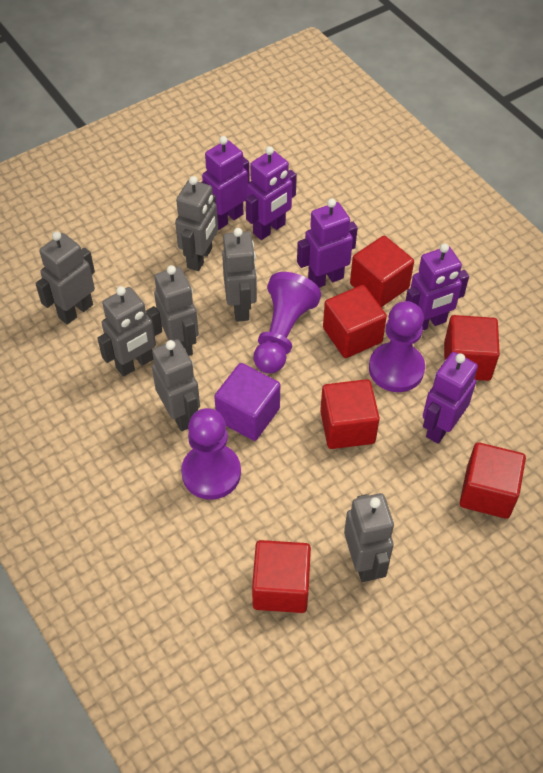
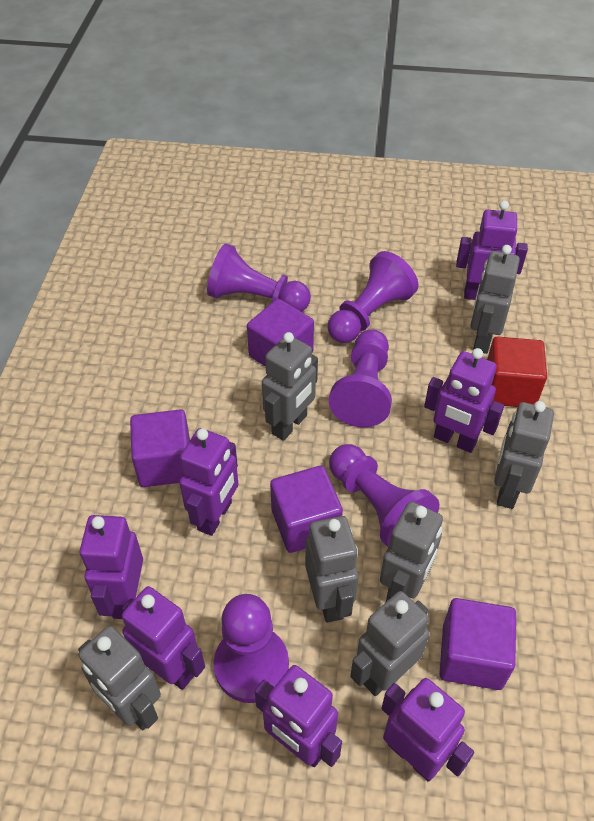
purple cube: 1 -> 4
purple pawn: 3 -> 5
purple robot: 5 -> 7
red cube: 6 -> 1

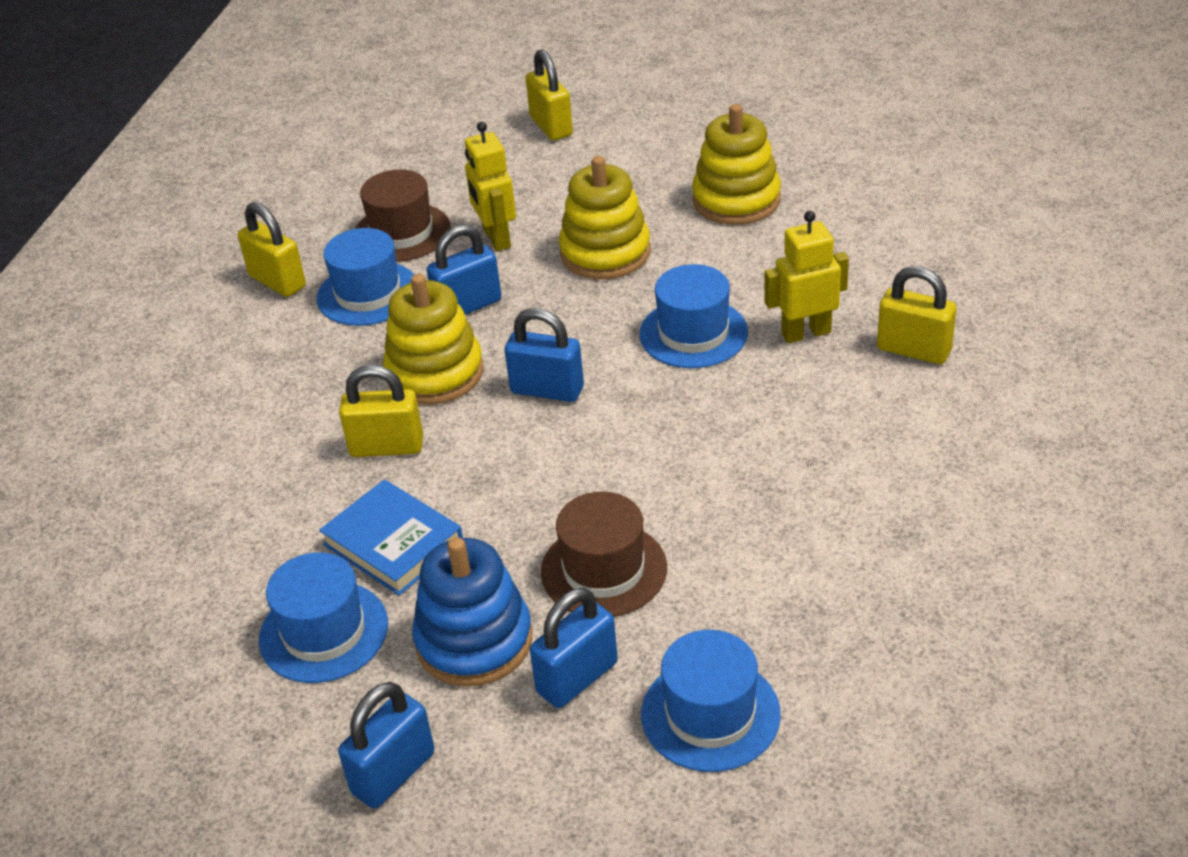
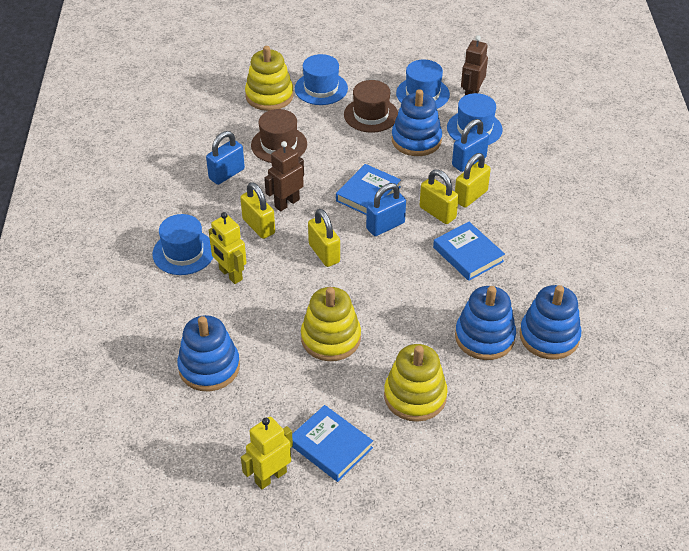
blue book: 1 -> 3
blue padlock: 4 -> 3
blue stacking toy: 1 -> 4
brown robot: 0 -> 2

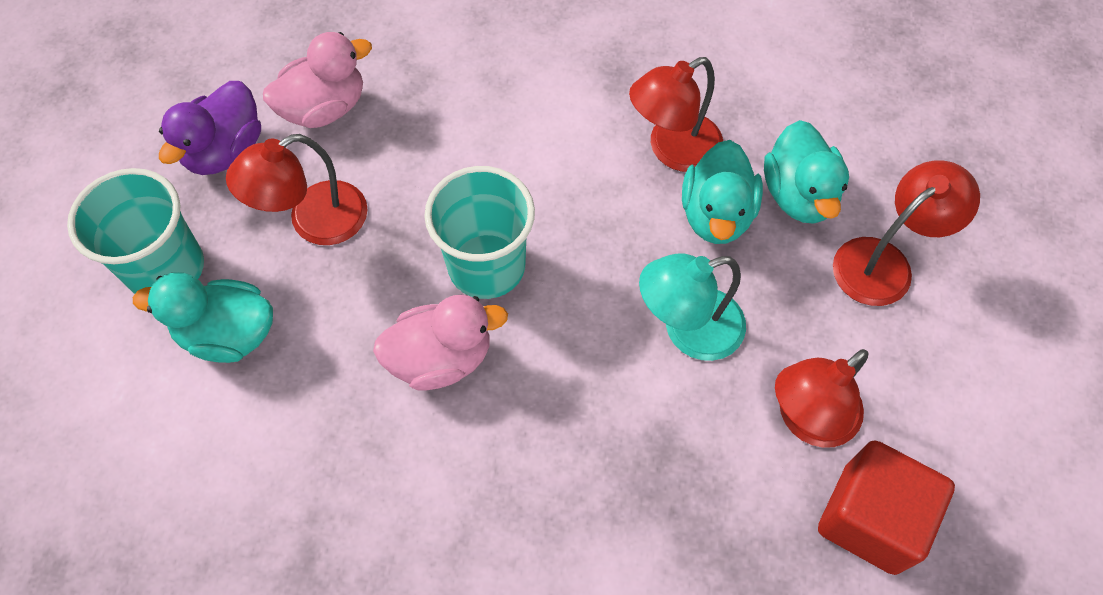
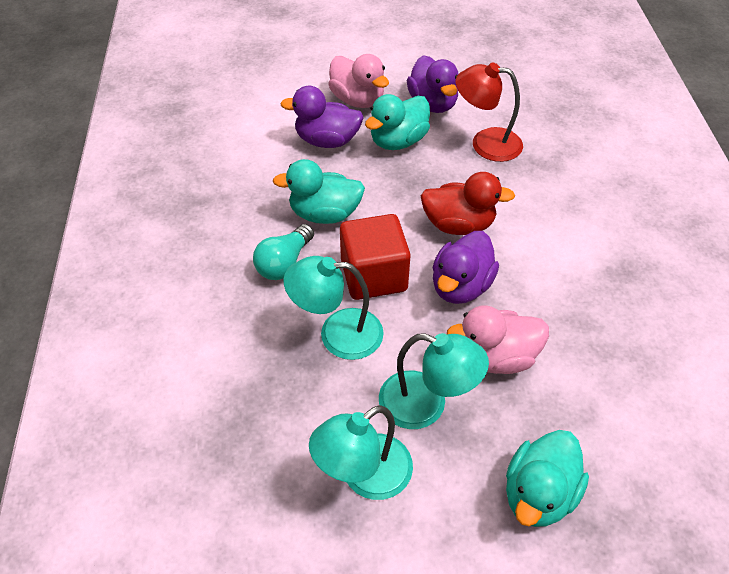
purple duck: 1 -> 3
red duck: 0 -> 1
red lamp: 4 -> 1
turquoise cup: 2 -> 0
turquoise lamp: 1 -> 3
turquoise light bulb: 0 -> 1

——————————

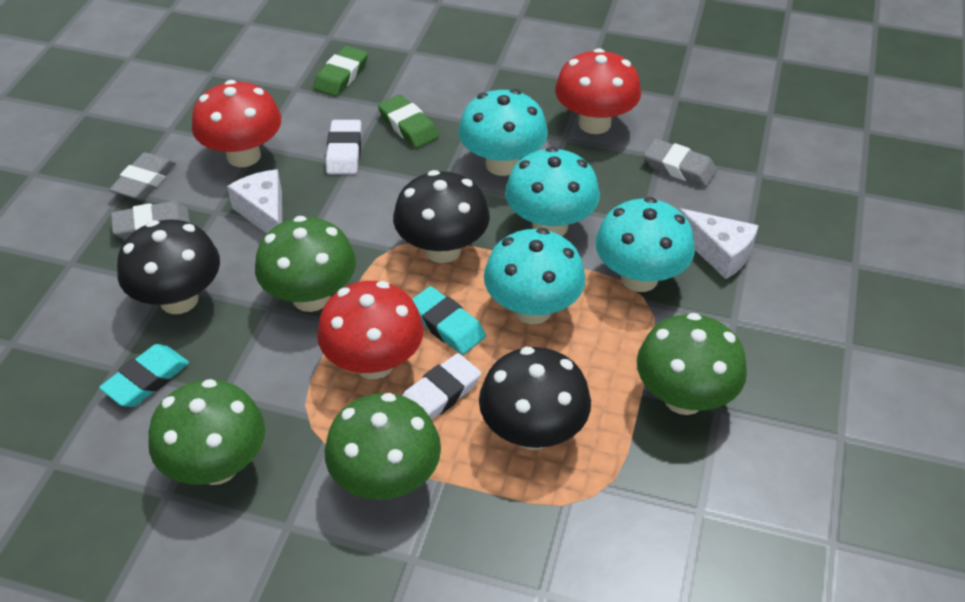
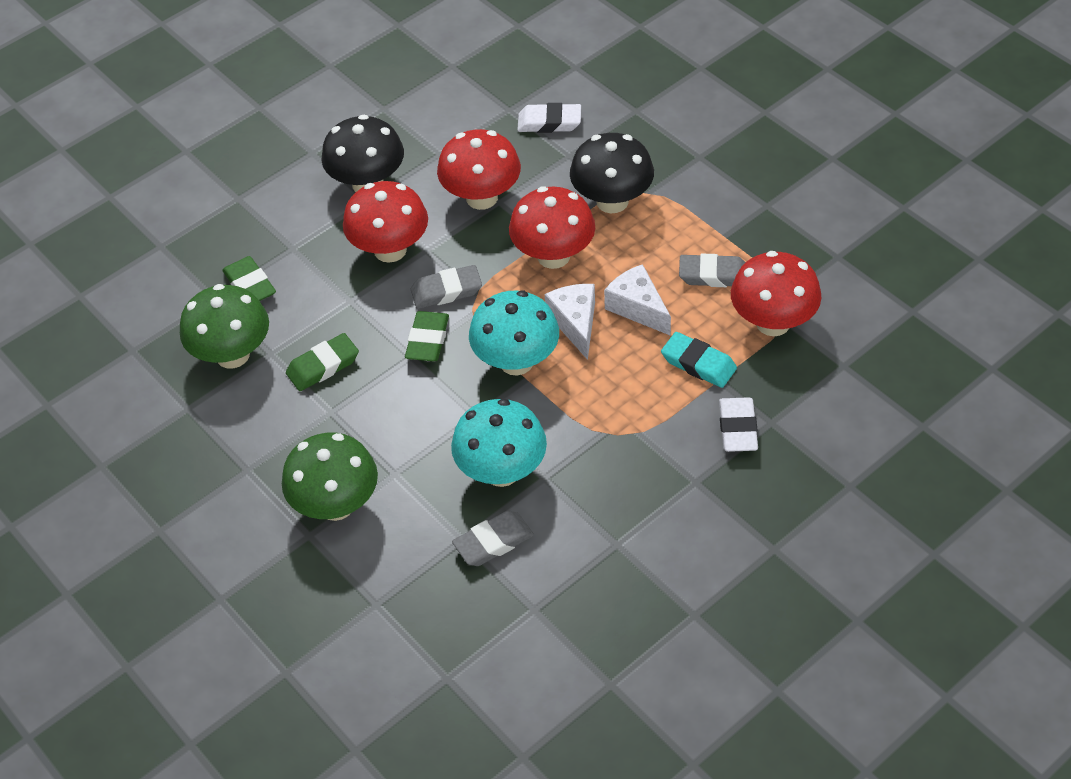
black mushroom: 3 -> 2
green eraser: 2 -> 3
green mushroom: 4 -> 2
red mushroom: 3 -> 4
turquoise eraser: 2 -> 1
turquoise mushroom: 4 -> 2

——————————

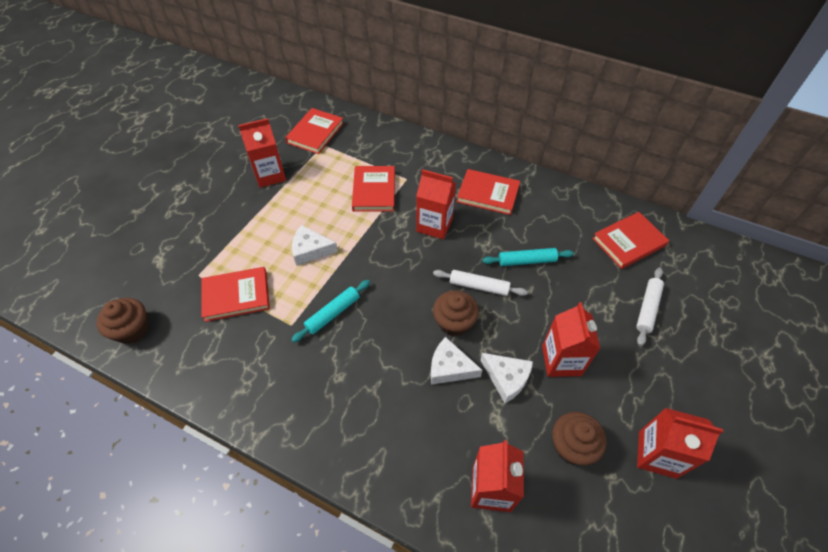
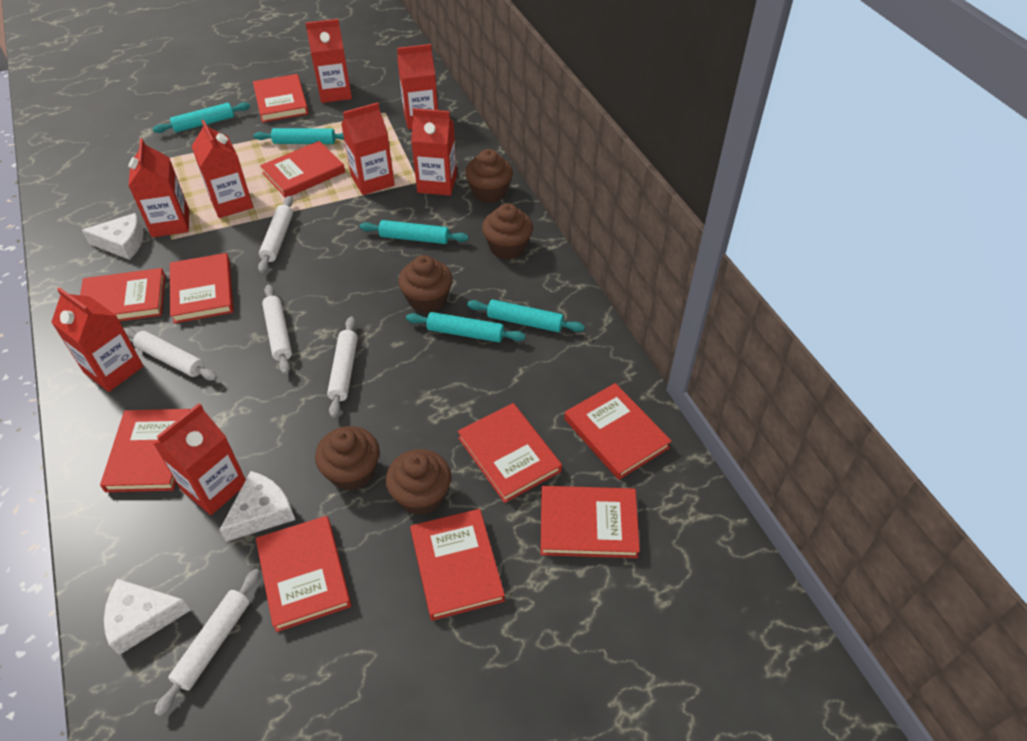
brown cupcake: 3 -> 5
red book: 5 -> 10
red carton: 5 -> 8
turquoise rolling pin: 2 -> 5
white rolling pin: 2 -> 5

——————————

▶ What you are asked to do
From the listing above, please give again the lines that begin with the line holding "purple cube: 1 -> 4" and go on through the line holding "turquoise light bulb: 0 -> 1", exactly, both ends included, minus any picture.

▶ Completed exercise
purple cube: 1 -> 4
purple pawn: 3 -> 5
purple robot: 5 -> 7
red cube: 6 -> 1

blue book: 1 -> 3
blue padlock: 4 -> 3
blue stacking toy: 1 -> 4
brown robot: 0 -> 2

purple duck: 1 -> 3
red duck: 0 -> 1
red lamp: 4 -> 1
turquoise cup: 2 -> 0
turquoise lamp: 1 -> 3
turquoise light bulb: 0 -> 1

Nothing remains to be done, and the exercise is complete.